BEGIN The data

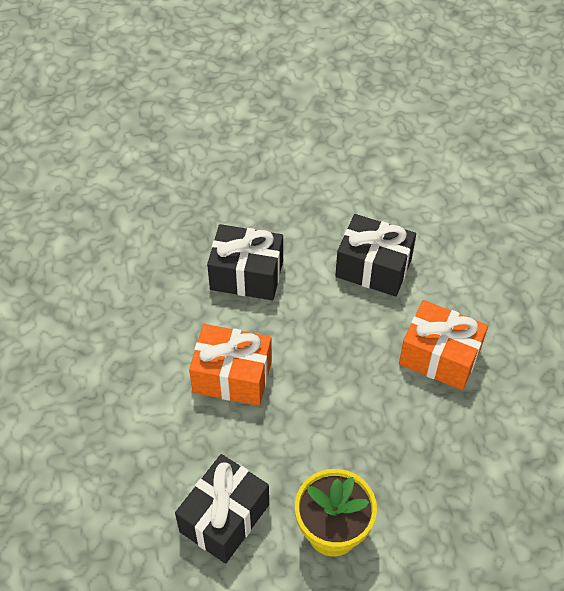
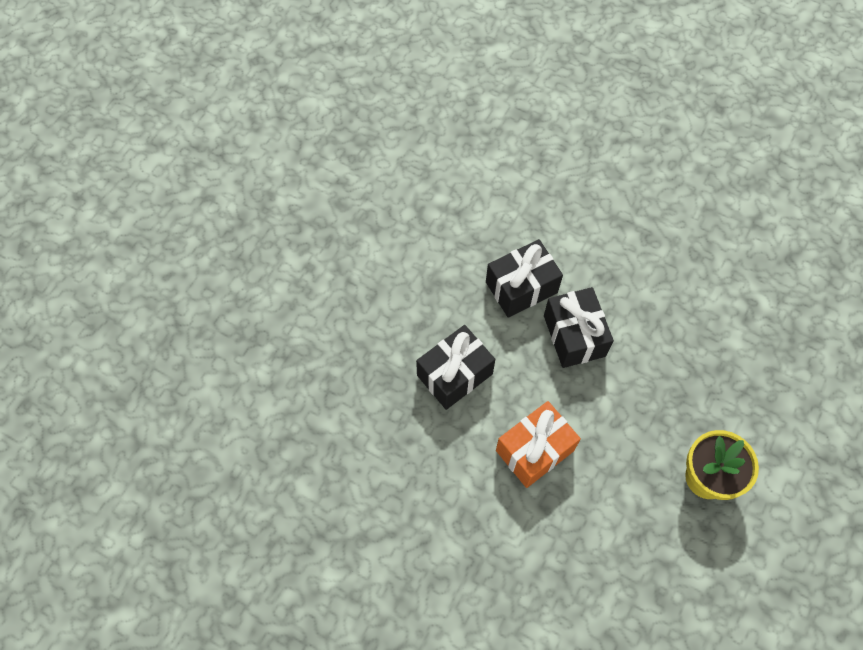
camera: 50 degrees left, 10 degrees up
(224, 518) = (645, 541): black gift -> black gift (574, 335)
(439, 357) = (627, 305): orange gift -> none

END The data

Task statement:
Exactly as written, return every line of the listing, but not the pictures.

Response for this exercise:
camera: 50 degrees left, 10 degrees up
(224, 518) = (645, 541): black gift -> black gift (574, 335)
(439, 357) = (627, 305): orange gift -> none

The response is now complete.